## WHAT YOU HAVE TO DO
Go through the lines below and copy each one that holds the string "triangle".

INPUT section start

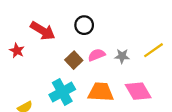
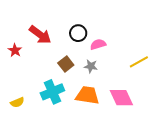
pink semicircle: (97, 55) -> (98, 44), moved
gray star: (122, 56) -> (91, 66), moved

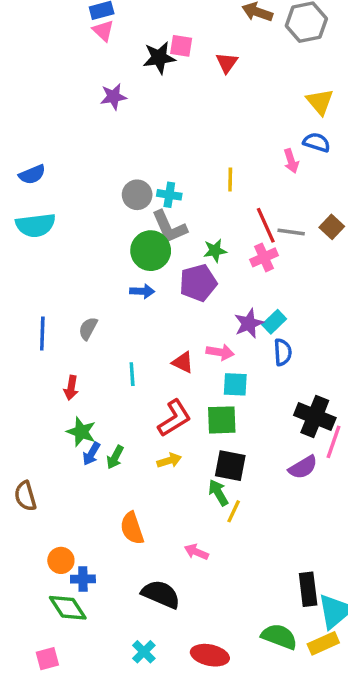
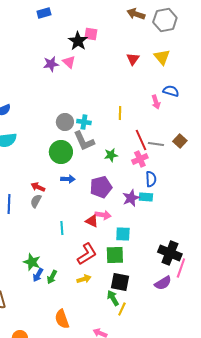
pink triangle: (103, 31) -> (69, 62), moved
black star: (159, 58) -> (78, 41), turned -30
red triangle: (227, 63) -> (133, 59), moved
yellow triangle: (320, 102) -> (162, 57), moved
green circle: (151, 251) -> (61, 152), moved
purple pentagon: (198, 283) -> (101, 187), moved
cyan rectangle: (274, 322) -> (146, 197), turned 48
pink arrow: (220, 352) -> (103, 215), moved
blue semicircle: (283, 352) -> (151, 179), moved
red arrow: (71, 388) -> (38, 187), moved, turned 104

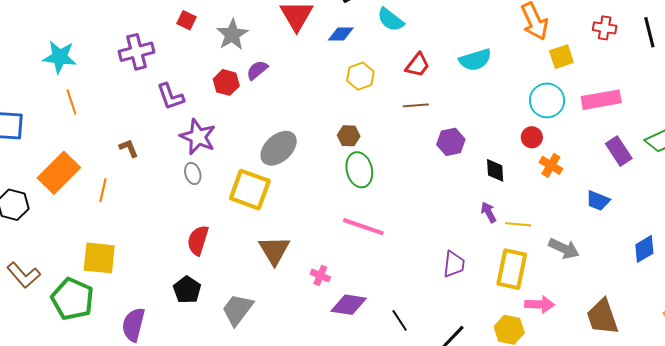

INPUT section end

## RESPONSE AREA
pink triangle: (103, 31) -> (69, 62), moved
red triangle: (227, 63) -> (133, 59), moved
yellow triangle: (320, 102) -> (162, 57), moved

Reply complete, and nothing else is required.